Work order - Each line from the beginning of the entries below through the line that includes "U201 pin X1: X1 -> SCL" must be returned exactly as given.

Records excerpted from a collection:
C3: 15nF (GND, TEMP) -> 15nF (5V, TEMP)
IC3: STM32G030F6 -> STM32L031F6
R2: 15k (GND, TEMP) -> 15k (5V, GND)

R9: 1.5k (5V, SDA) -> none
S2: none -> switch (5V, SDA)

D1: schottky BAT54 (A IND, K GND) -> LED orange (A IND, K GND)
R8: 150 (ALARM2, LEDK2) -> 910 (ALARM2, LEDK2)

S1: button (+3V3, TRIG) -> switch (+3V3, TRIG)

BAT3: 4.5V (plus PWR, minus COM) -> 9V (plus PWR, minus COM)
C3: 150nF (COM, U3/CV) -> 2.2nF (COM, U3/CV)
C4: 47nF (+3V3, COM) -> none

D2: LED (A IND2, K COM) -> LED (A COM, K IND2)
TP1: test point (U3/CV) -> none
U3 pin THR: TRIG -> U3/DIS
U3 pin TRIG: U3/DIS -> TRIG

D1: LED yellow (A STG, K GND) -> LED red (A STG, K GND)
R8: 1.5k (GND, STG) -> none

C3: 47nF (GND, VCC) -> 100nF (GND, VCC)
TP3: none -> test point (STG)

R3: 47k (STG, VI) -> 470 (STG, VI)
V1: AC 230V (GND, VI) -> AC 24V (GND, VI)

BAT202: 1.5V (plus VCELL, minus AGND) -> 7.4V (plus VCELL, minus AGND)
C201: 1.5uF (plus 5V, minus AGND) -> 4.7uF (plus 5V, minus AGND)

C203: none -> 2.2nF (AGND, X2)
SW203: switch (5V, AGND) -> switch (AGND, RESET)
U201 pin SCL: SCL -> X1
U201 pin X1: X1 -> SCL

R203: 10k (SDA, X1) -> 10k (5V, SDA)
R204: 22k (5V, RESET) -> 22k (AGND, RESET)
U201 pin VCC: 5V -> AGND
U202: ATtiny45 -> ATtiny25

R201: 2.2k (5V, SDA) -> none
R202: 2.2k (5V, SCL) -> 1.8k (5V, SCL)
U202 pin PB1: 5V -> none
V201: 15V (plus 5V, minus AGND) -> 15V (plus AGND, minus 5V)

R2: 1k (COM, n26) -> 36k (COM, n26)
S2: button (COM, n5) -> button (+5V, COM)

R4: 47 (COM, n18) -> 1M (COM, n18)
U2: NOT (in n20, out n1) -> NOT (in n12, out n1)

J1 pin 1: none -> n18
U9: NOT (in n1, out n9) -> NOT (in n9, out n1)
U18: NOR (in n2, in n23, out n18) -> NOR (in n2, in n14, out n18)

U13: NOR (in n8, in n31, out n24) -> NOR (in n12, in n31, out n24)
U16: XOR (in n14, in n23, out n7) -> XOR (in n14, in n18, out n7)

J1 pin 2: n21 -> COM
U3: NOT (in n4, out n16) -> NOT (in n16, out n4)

Response -
C3: 15nF (GND, TEMP) -> 15nF (5V, TEMP)
IC3: STM32G030F6 -> STM32L031F6
R2: 15k (GND, TEMP) -> 15k (5V, GND)

R9: 1.5k (5V, SDA) -> none
S2: none -> switch (5V, SDA)

D1: schottky BAT54 (A IND, K GND) -> LED orange (A IND, K GND)
R8: 150 (ALARM2, LEDK2) -> 910 (ALARM2, LEDK2)

S1: button (+3V3, TRIG) -> switch (+3V3, TRIG)

BAT3: 4.5V (plus PWR, minus COM) -> 9V (plus PWR, minus COM)
C3: 150nF (COM, U3/CV) -> 2.2nF (COM, U3/CV)
C4: 47nF (+3V3, COM) -> none

D2: LED (A IND2, K COM) -> LED (A COM, K IND2)
TP1: test point (U3/CV) -> none
U3 pin THR: TRIG -> U3/DIS
U3 pin TRIG: U3/DIS -> TRIG

D1: LED yellow (A STG, K GND) -> LED red (A STG, K GND)
R8: 1.5k (GND, STG) -> none

C3: 47nF (GND, VCC) -> 100nF (GND, VCC)
TP3: none -> test point (STG)

R3: 47k (STG, VI) -> 470 (STG, VI)
V1: AC 230V (GND, VI) -> AC 24V (GND, VI)

BAT202: 1.5V (plus VCELL, minus AGND) -> 7.4V (plus VCELL, minus AGND)
C201: 1.5uF (plus 5V, minus AGND) -> 4.7uF (plus 5V, minus AGND)

C203: none -> 2.2nF (AGND, X2)
SW203: switch (5V, AGND) -> switch (AGND, RESET)
U201 pin SCL: SCL -> X1
U201 pin X1: X1 -> SCL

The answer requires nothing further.